■ **DATA**:
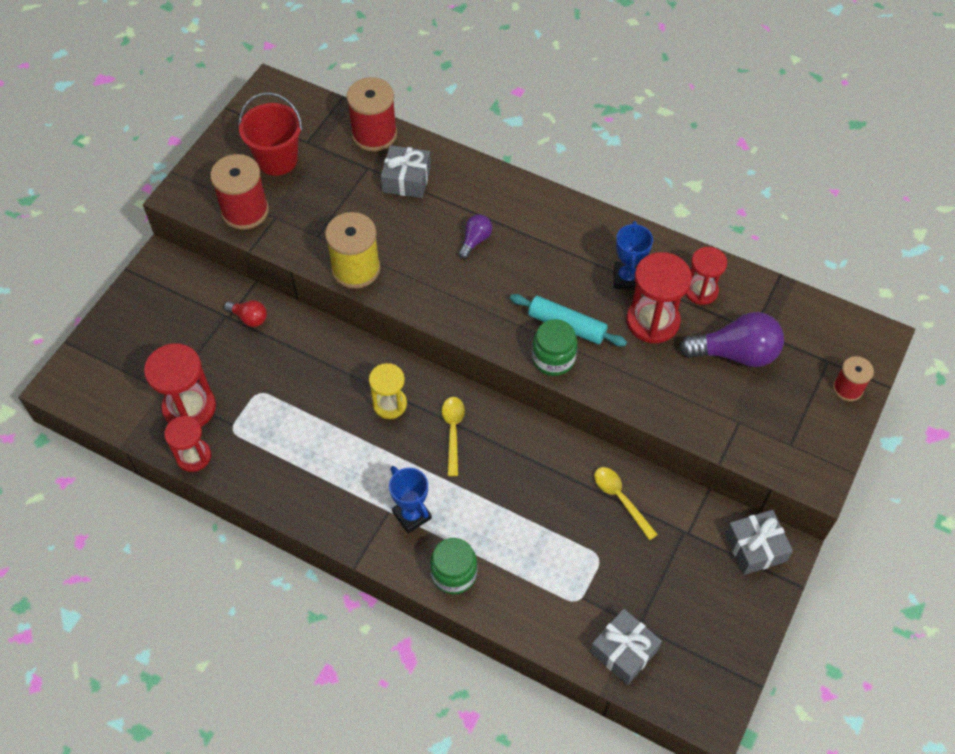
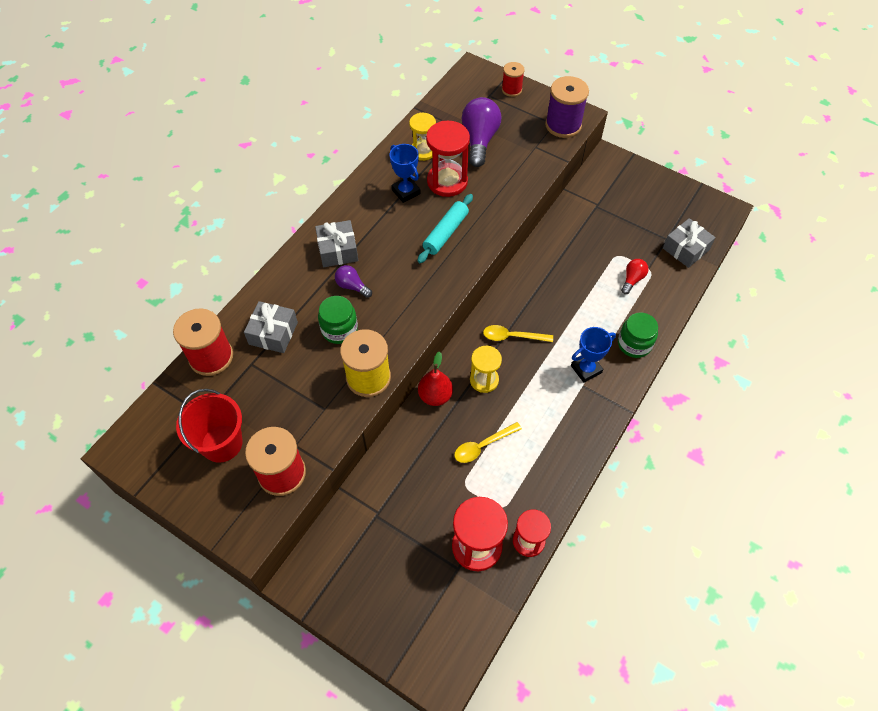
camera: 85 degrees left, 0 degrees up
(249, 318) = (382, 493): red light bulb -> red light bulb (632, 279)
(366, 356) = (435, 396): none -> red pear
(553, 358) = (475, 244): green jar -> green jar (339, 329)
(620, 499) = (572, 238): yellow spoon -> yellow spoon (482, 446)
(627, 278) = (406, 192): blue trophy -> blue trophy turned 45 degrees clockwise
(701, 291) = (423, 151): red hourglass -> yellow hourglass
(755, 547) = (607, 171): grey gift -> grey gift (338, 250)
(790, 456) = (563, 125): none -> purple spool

--

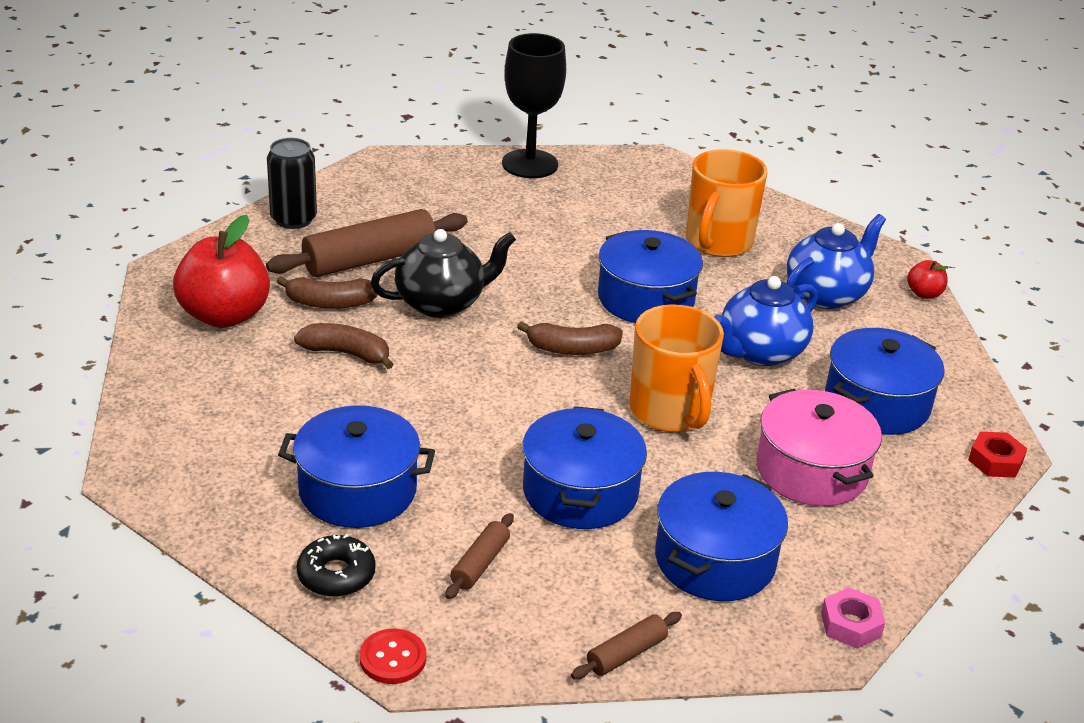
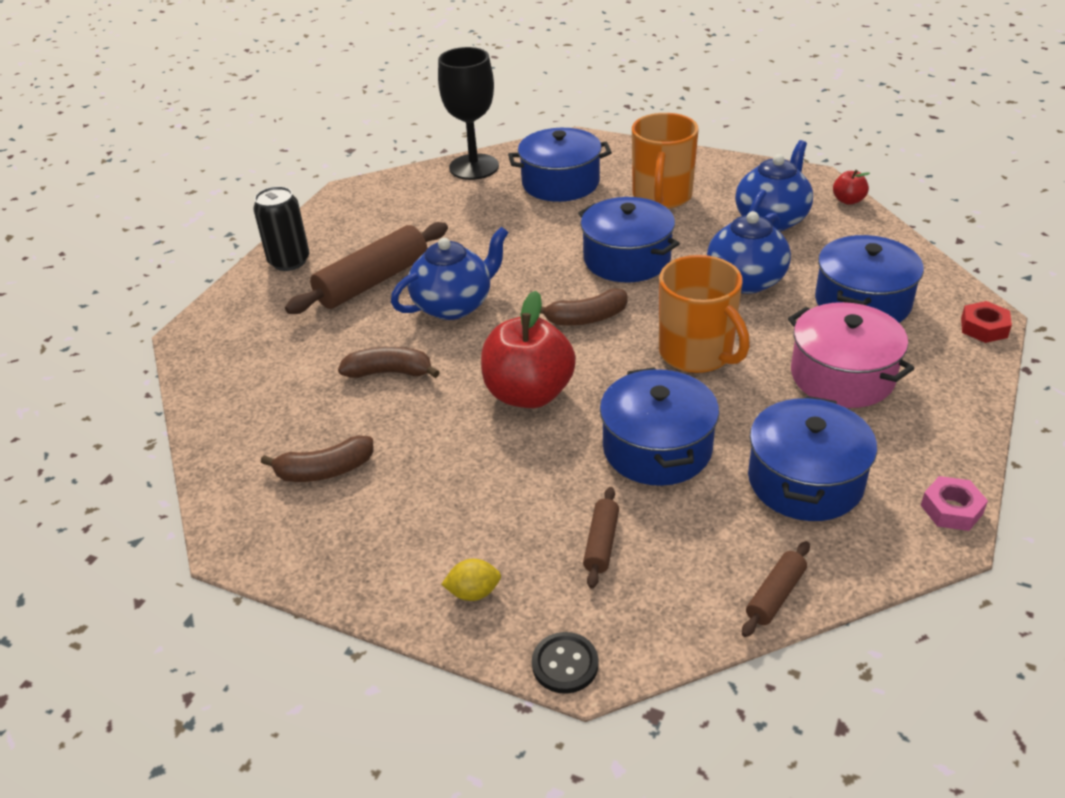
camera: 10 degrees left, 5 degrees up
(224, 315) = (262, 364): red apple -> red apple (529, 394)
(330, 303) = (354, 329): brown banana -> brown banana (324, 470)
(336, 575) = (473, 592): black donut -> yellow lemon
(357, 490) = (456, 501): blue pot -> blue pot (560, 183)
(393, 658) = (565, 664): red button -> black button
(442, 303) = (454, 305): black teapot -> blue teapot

* * *

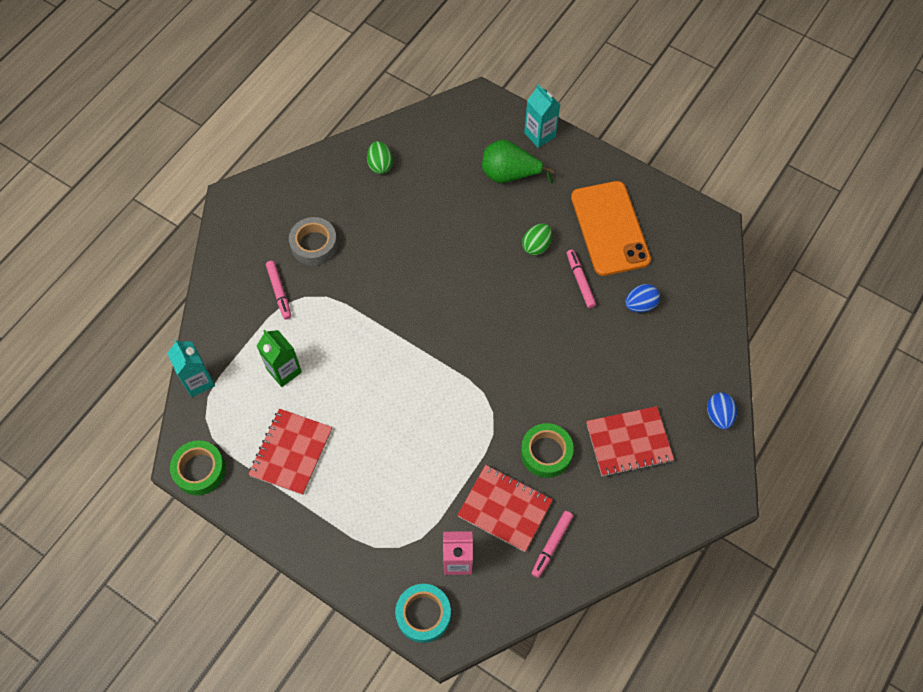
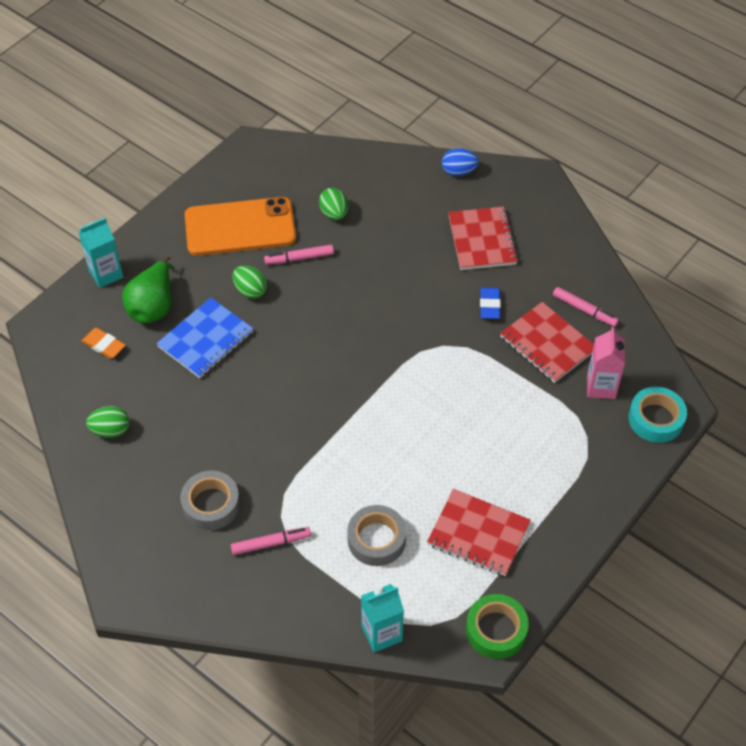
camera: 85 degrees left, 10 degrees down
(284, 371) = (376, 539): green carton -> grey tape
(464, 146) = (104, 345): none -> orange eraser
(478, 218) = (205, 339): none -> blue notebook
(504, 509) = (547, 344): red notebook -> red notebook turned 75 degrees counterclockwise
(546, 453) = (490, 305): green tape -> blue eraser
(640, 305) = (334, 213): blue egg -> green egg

■ **TASK BRIEF**: An exact copy of the lines above between the line holding "camera: 85 degrees left, 0 degrees up" and the line holding "(790, 456) = (563, 125): none -> purple spool", inclusive, is the whole answer.

■ **SOLUTION**:
camera: 85 degrees left, 0 degrees up
(249, 318) = (382, 493): red light bulb -> red light bulb (632, 279)
(366, 356) = (435, 396): none -> red pear
(553, 358) = (475, 244): green jar -> green jar (339, 329)
(620, 499) = (572, 238): yellow spoon -> yellow spoon (482, 446)
(627, 278) = (406, 192): blue trophy -> blue trophy turned 45 degrees clockwise
(701, 291) = (423, 151): red hourglass -> yellow hourglass
(755, 547) = (607, 171): grey gift -> grey gift (338, 250)
(790, 456) = (563, 125): none -> purple spool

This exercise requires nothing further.